# WHAT YOU NEED TO DO
Exactly as written, set down the lines from the top of the entries through the line bearing "(409, 423) = (673, 359): red", with every picture left out.

# Source records
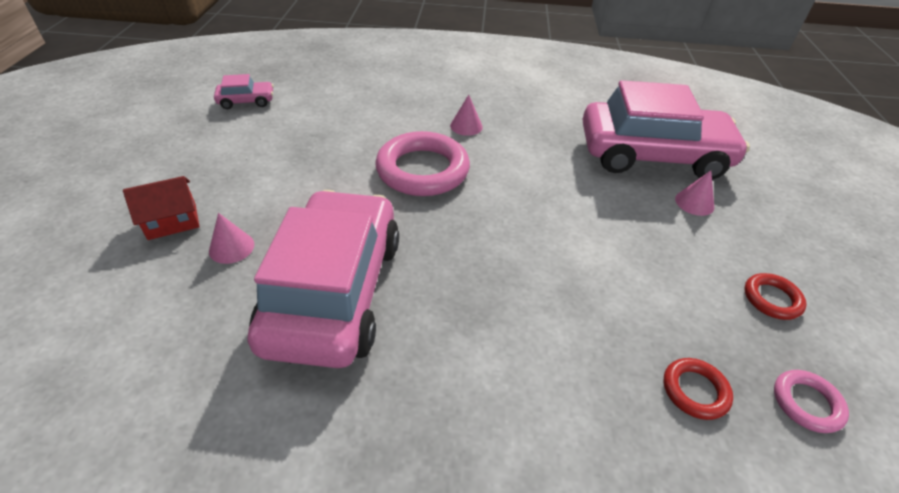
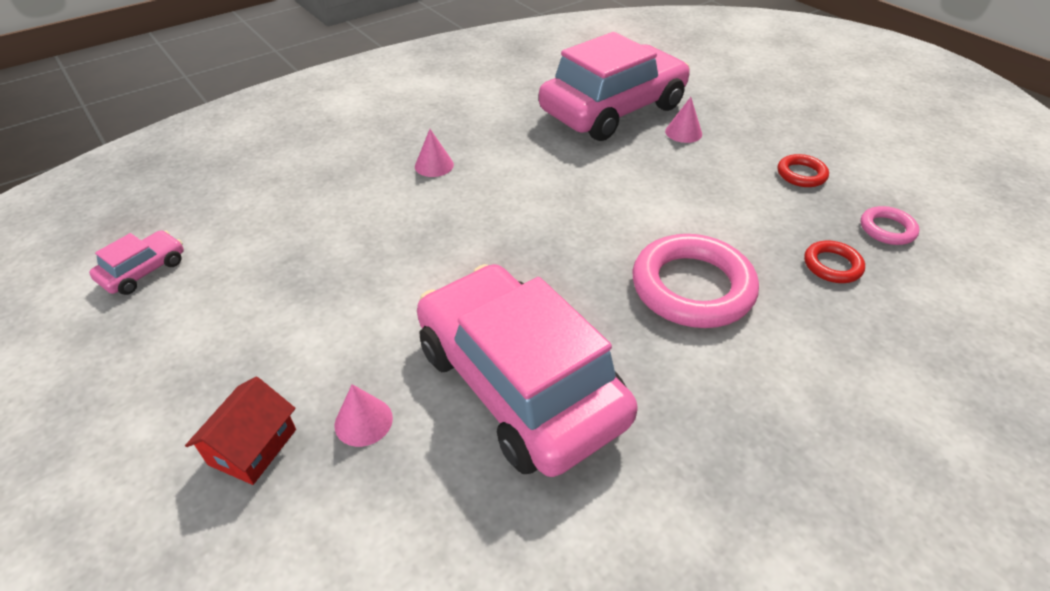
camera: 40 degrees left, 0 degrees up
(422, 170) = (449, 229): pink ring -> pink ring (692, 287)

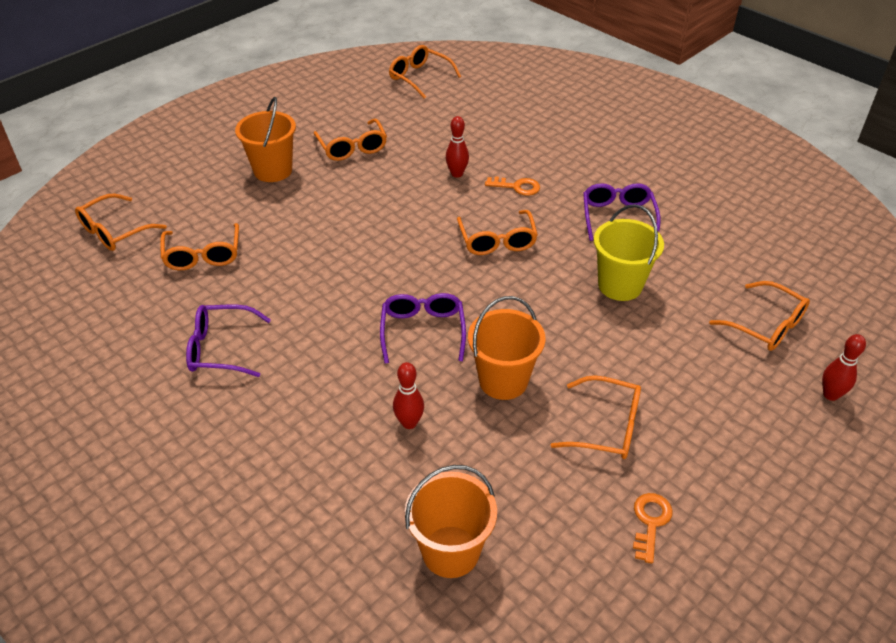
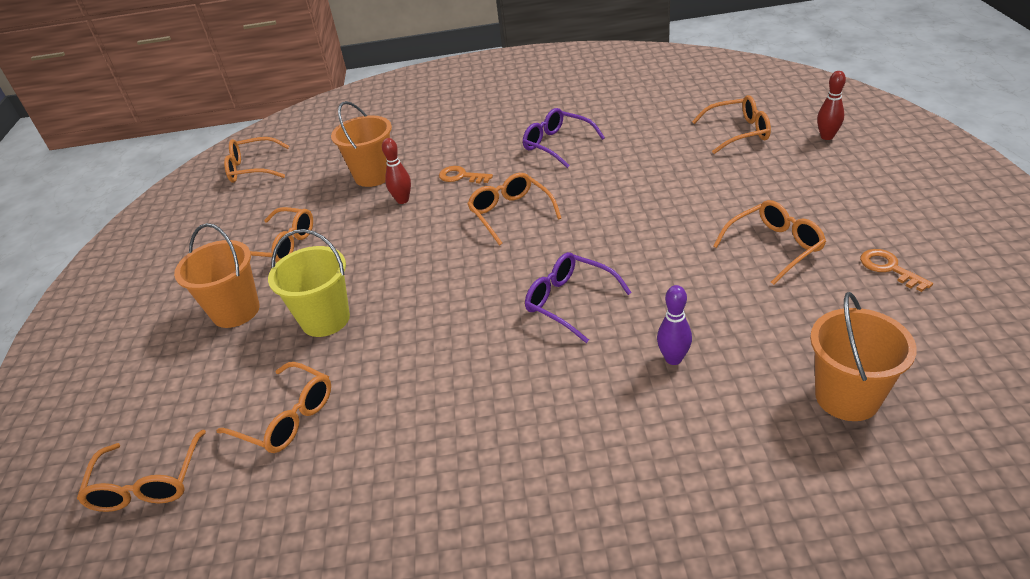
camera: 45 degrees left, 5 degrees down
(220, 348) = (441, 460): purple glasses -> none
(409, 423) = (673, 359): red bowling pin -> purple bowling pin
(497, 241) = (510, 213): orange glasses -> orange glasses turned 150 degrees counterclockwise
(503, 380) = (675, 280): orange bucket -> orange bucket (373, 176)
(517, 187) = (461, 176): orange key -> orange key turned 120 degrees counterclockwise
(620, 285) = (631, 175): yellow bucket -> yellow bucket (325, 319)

# RESPONSE FOR THIS EXERCISE
camera: 40 degrees left, 0 degrees up
(422, 170) = (449, 229): pink ring -> pink ring (692, 287)

camera: 45 degrees left, 5 degrees down
(220, 348) = (441, 460): purple glasses -> none
(409, 423) = (673, 359): red bowling pin -> purple bowling pin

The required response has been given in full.